-- What the exercise asks --
Search each line below for the word "lime" and list those that contain it.

Stored items from a collection
■ ■ ■ ■

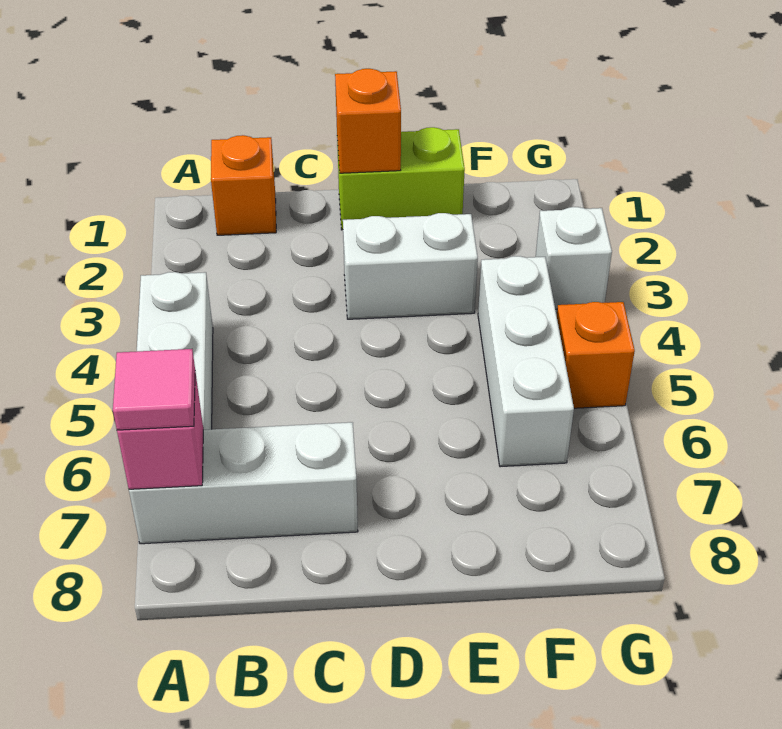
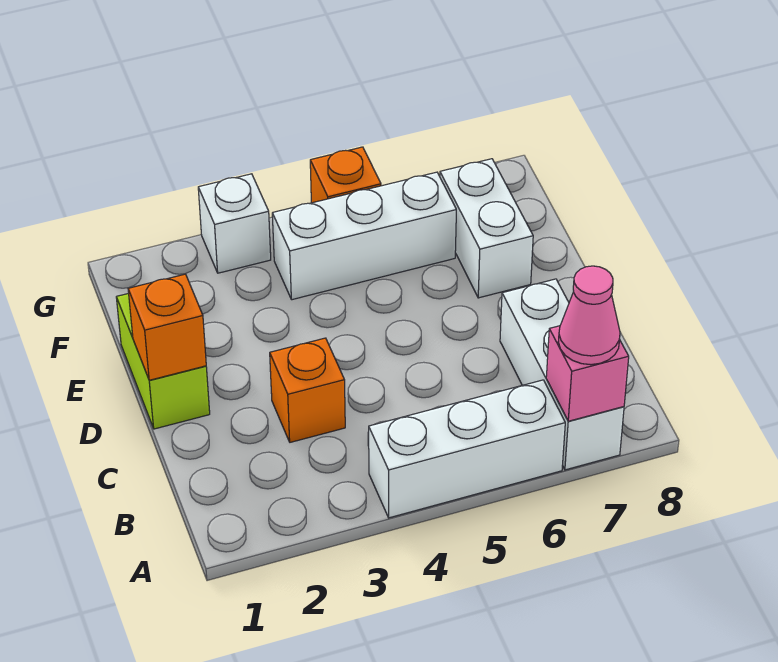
pink tile A7 level 3 -> pink cone A7 level 3
orange brick B1 level 1 -> orange brick C3 level 1
white brick D3:E3 level 1 -> white brick E7:F7 level 1

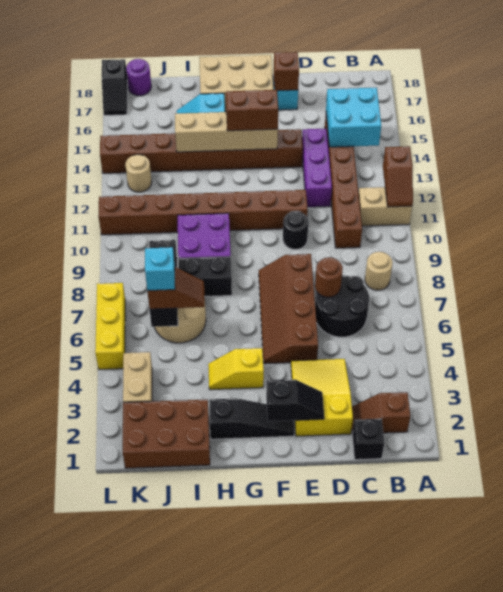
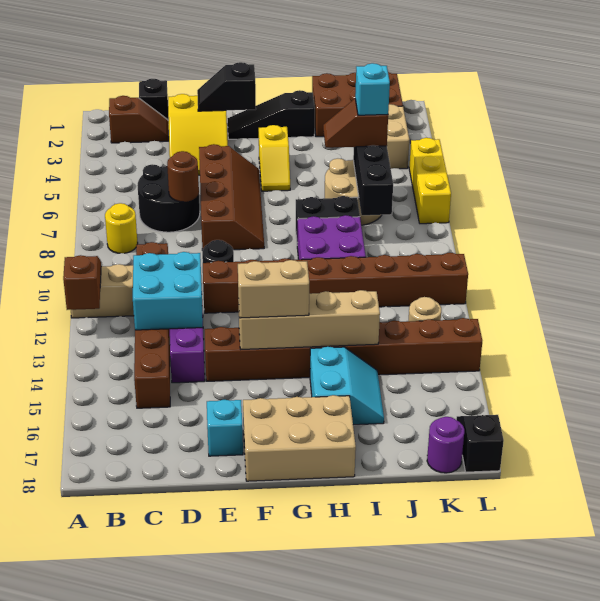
tan round brick B8 level 1 -> yellow round brick B8 level 1
cyan brick B14:C15 level 2 -> cyan brick C12:D13 level 2
brown brick E17 level 2 -> none
brown brick F14:G14 level 3 -> tan brick F14:G14 level 3
yellow slope G4:H4 level 1 top G -> yellow slope G4:G5 level 1 top 4

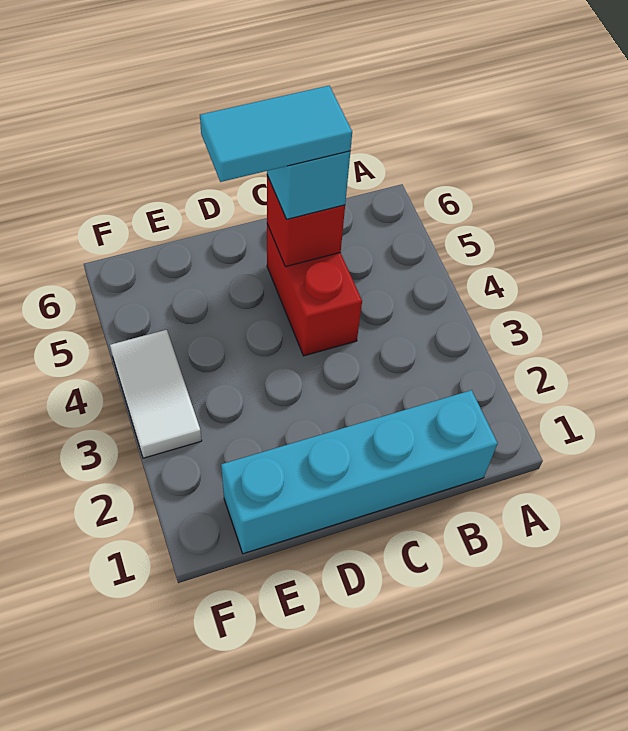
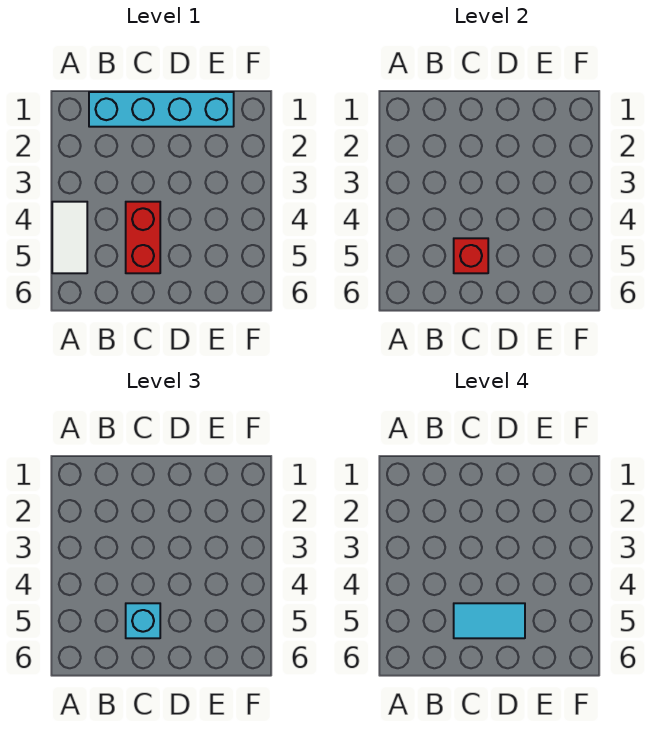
white tile F3:F4 level 1 -> white tile A4:A5 level 1

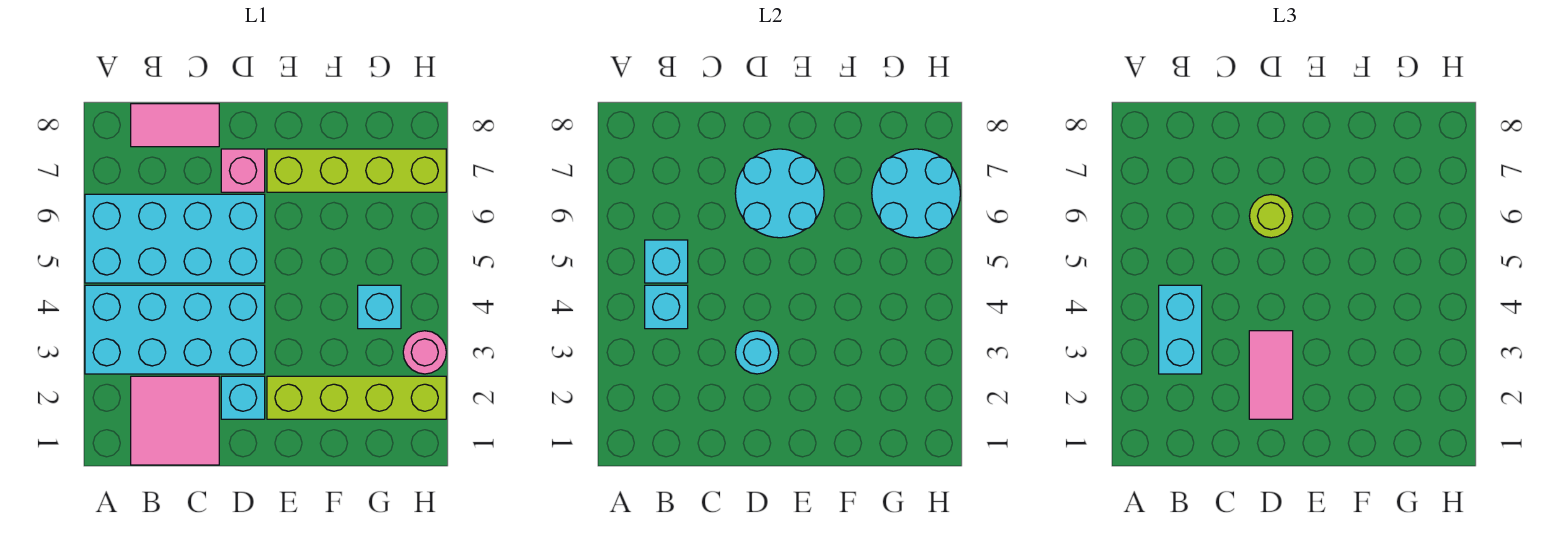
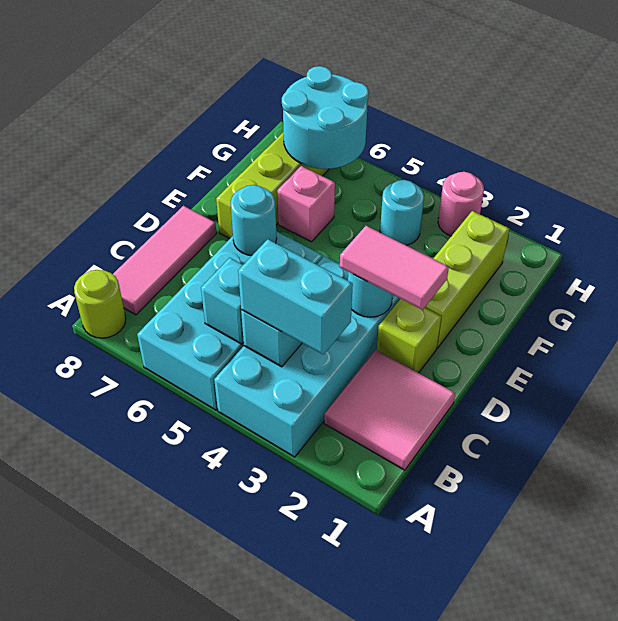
pink tile B8:C8 level 1 -> pink tile B8:D8 level 1
cyan brick D2 level 1 -> lime brick D2 level 1
cyan round brick D6:E7 level 2 -> cyan round brick D6 level 2
lime round brick D6 level 3 -> lime round brick A8 level 1
pink brick D7 level 1 -> pink brick F6 level 1
lime brick E2:H2 level 1 -> lime brick E2:G2 level 1
cyan brick G4 level 1 -> cyan round brick G4 level 1

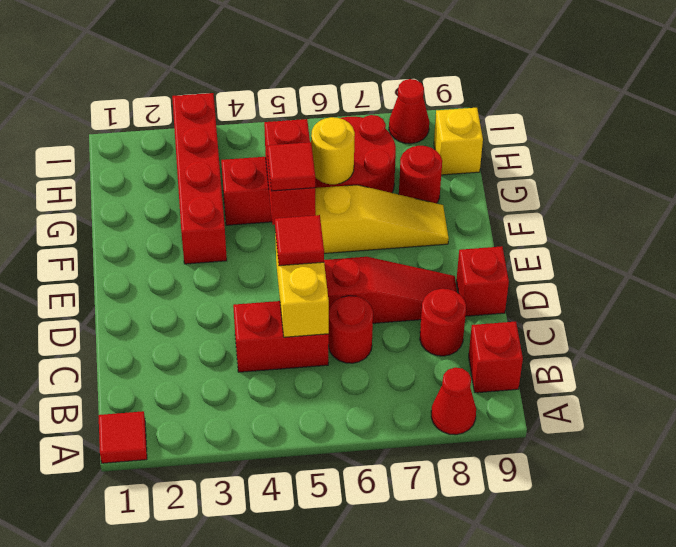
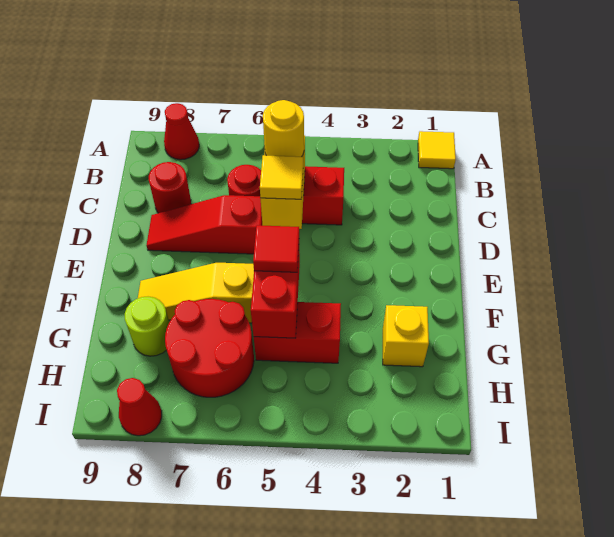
red tile A1 level 1 -> yellow tile A1 level 1
red brick B9 level 1 -> none
red tile D5 level 3 -> yellow tile D5 level 3
red brick D9 level 1 -> none
red brick F3:I3 level 1 -> none
yellow round brick G6 level 2 -> yellow round brick C5 level 3
red round brick G8 level 1 -> lime round brick G8 level 1
yellow brick H9 level 1 -> yellow brick G2 level 1

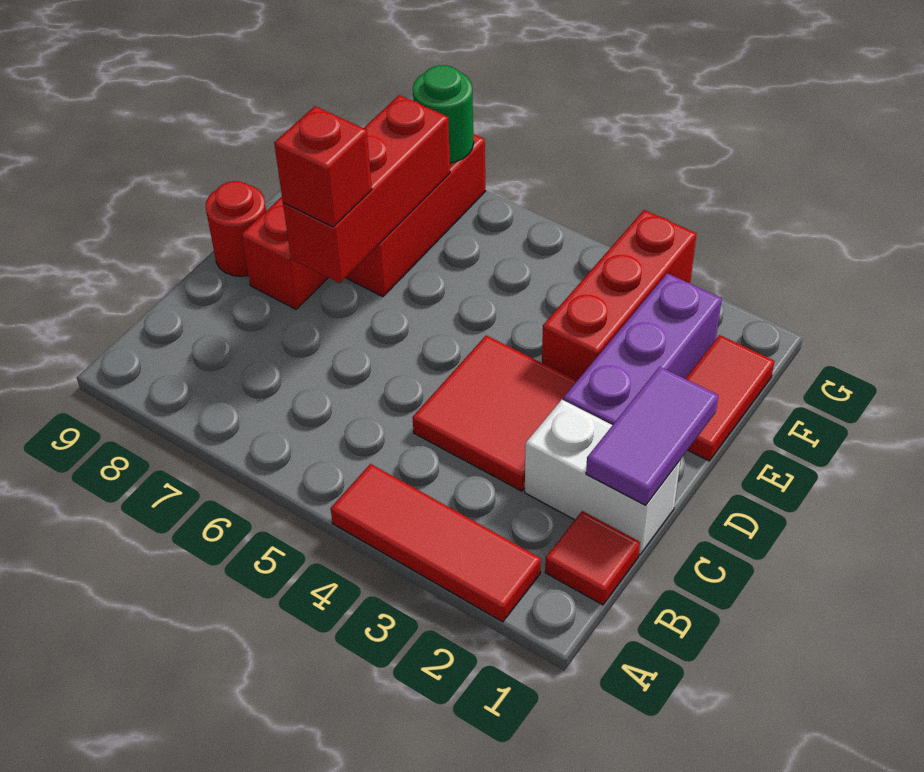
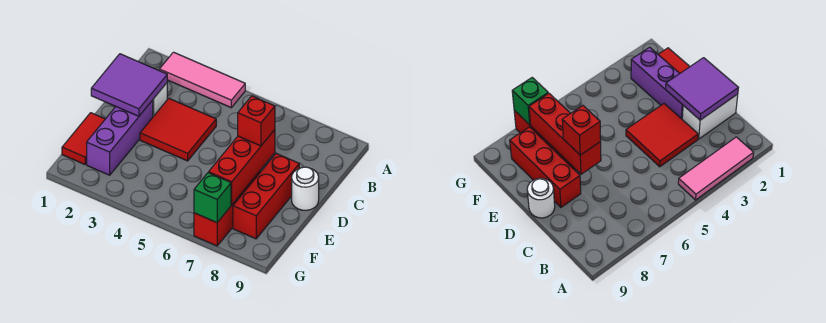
red tile A2:A4 level 1 -> pink tile A2:A4 level 1
red tile B1 level 1 -> none
purple tile C1:D1 level 2 -> purple tile C1:D2 level 2
red round brick D9 level 1 -> white round brick D9 level 1
red brick E3:G3 level 1 -> none
green round brick G7 level 2 -> green brick G7 level 2

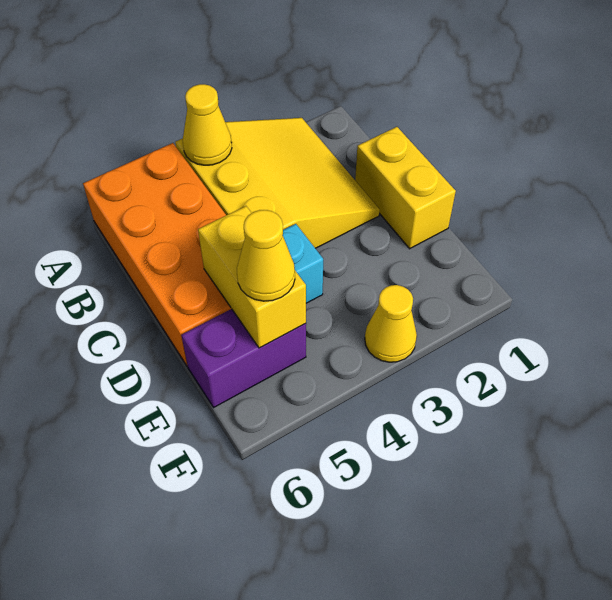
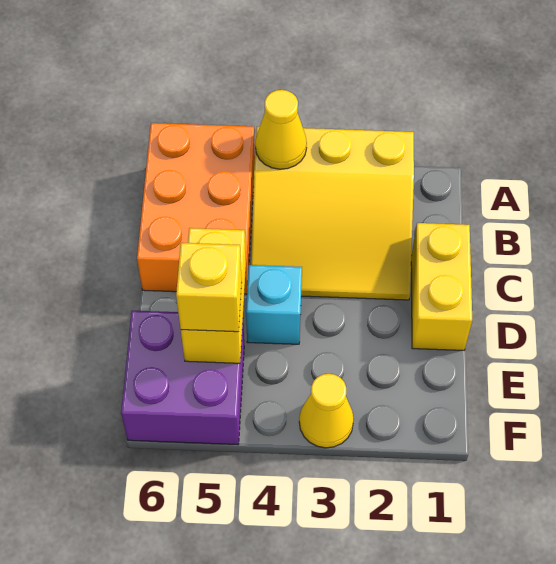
yellow slope A2:C4 level 1 top 4 -> yellow slope A2:C4 level 1 top A
orange brick A5:D6 level 1 -> orange brick A5:C6 level 1
purple brick E5:E6 level 1 -> purple brick E5:F6 level 1
yellow cone E5 level 3 -> yellow brick E5 level 3

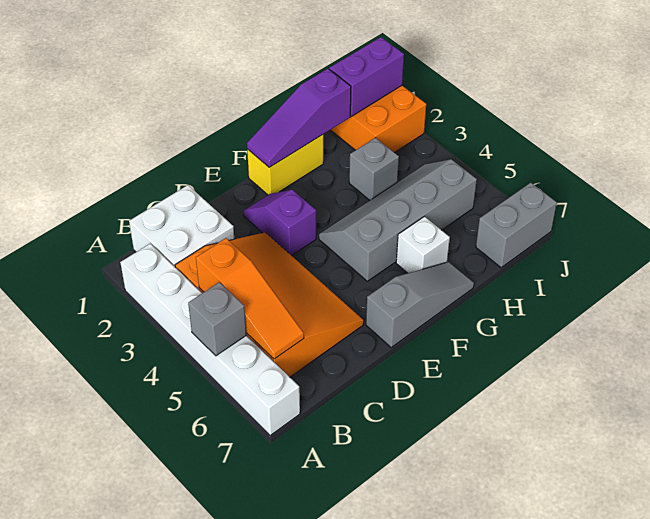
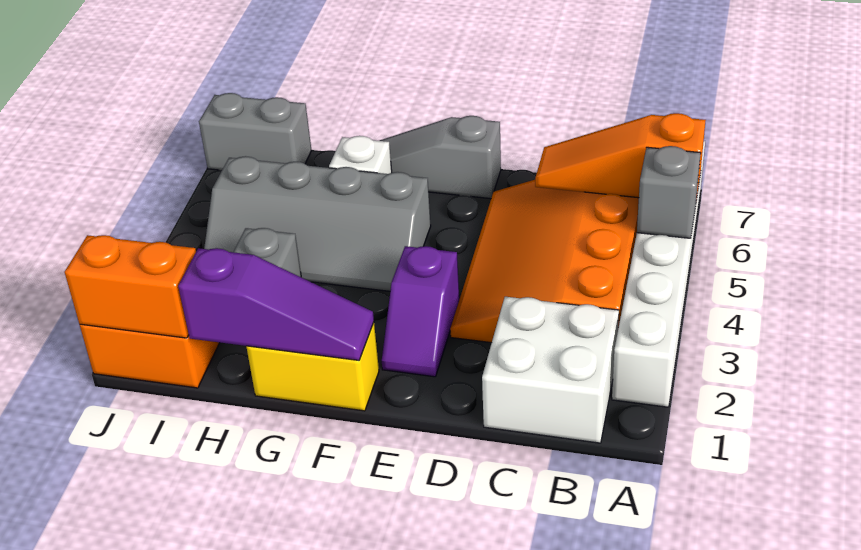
orange slope B4:B6 level 2 top 4 -> orange slope A6:C6 level 2 top A
purple brick I1:J1 level 2 -> orange brick I1:J1 level 2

■ ■ ■ ■

-- Output --
cyan brick D2 level 1 -> lime brick D2 level 1
lime round brick D6 level 3 -> lime round brick A8 level 1
lime brick E2:H2 level 1 -> lime brick E2:G2 level 1
red round brick G8 level 1 -> lime round brick G8 level 1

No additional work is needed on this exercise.